Task goal – Everything from the line holding "R10: 560 (STG, VO) -> 4.7k (STG, VO)" through the last line of the data, and nothing else, should be retyped exactly, with no pictures.
Segment Open
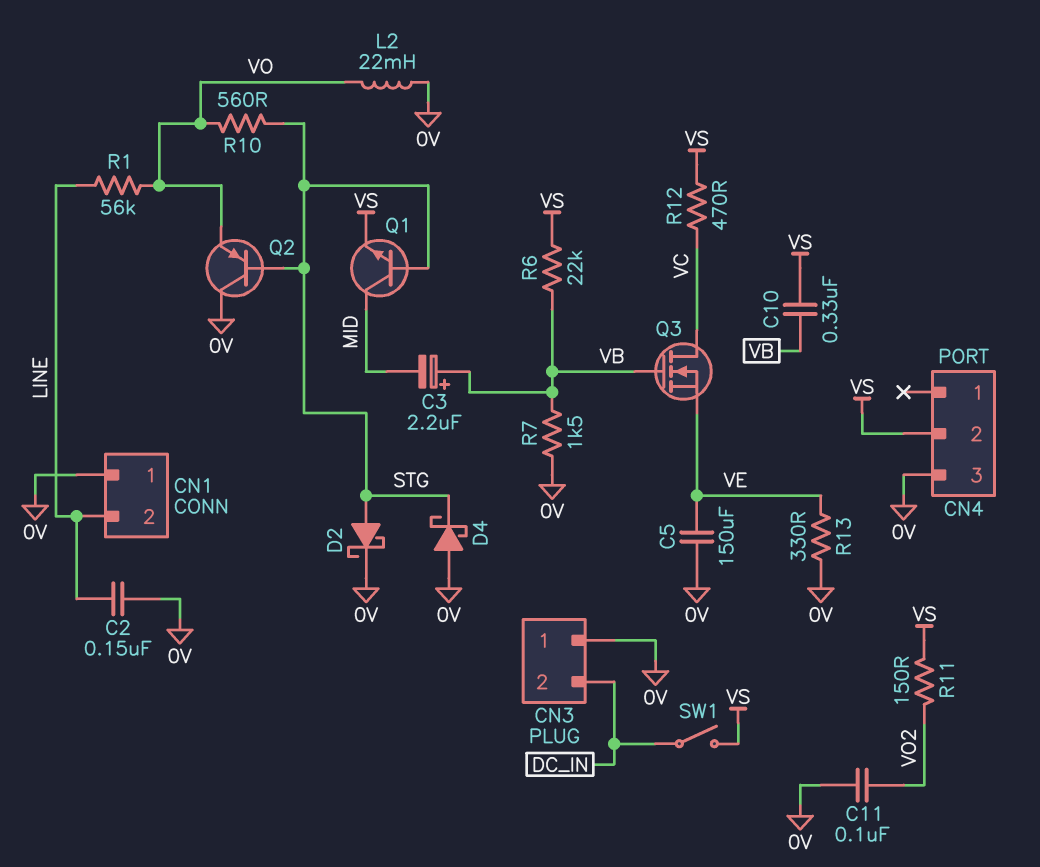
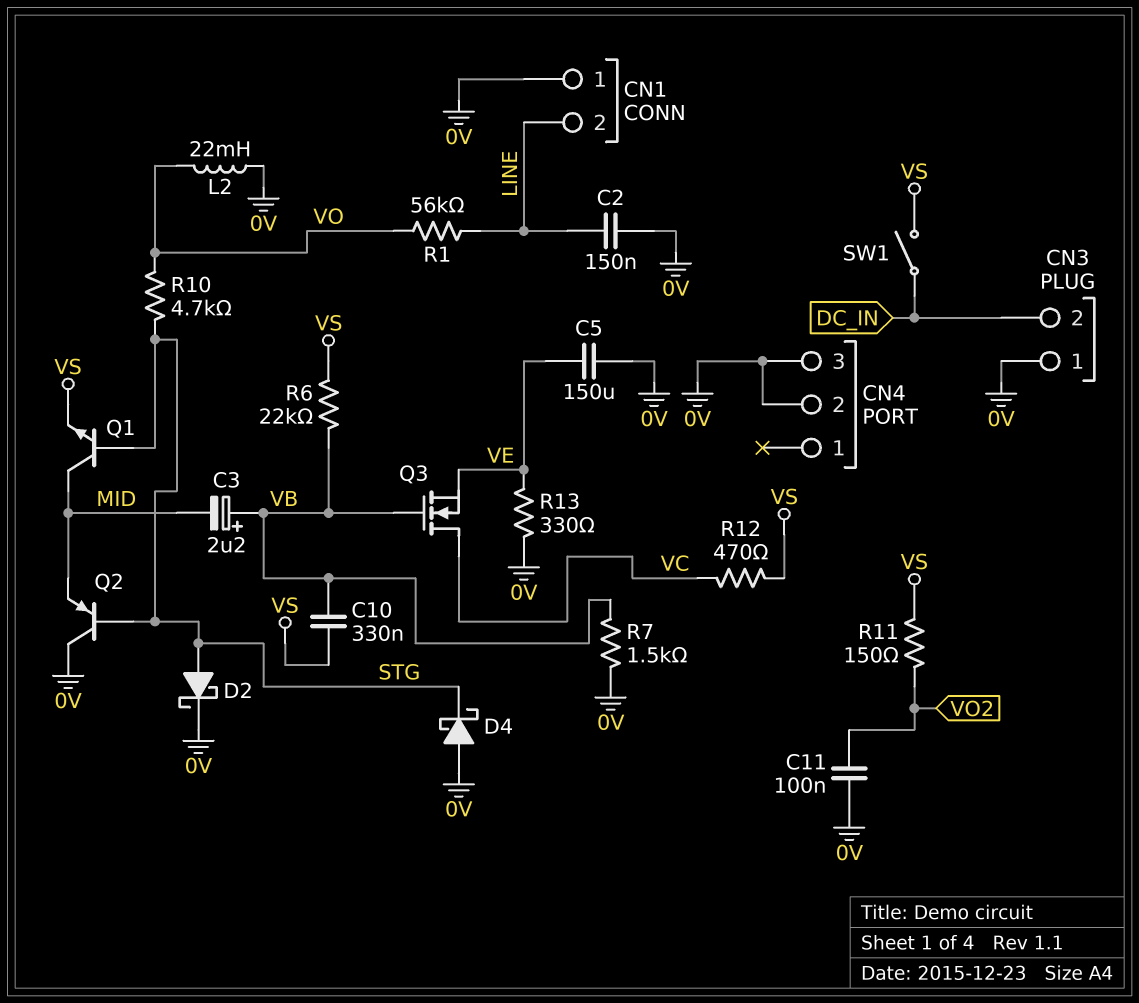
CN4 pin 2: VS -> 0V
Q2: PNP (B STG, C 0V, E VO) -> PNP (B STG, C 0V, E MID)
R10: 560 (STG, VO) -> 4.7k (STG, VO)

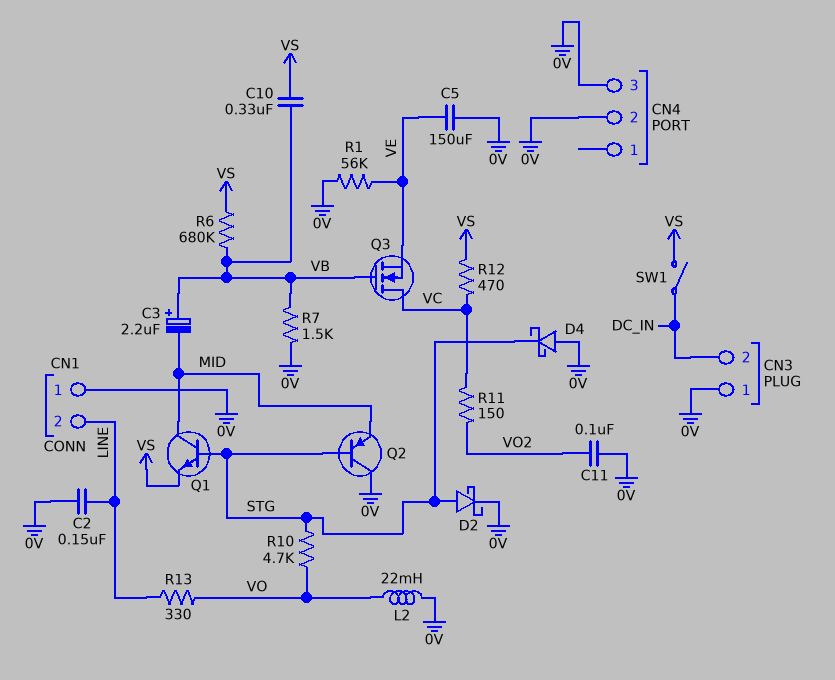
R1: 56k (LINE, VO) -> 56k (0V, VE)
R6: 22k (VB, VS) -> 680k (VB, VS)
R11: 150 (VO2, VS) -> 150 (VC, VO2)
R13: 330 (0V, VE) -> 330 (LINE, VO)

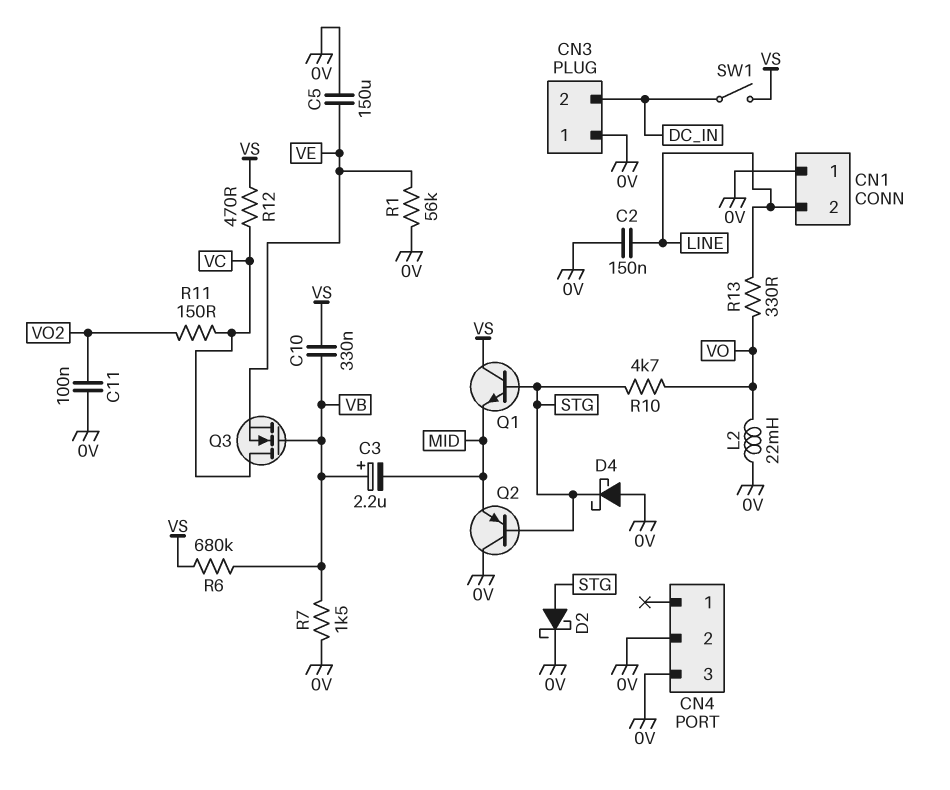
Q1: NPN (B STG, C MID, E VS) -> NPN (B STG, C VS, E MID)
Segment Closed
Answer for the task –
R10: 560 (STG, VO) -> 4.7k (STG, VO)

R1: 56k (LINE, VO) -> 56k (0V, VE)
R6: 22k (VB, VS) -> 680k (VB, VS)
R11: 150 (VO2, VS) -> 150 (VC, VO2)
R13: 330 (0V, VE) -> 330 (LINE, VO)

Q1: NPN (B STG, C MID, E VS) -> NPN (B STG, C VS, E MID)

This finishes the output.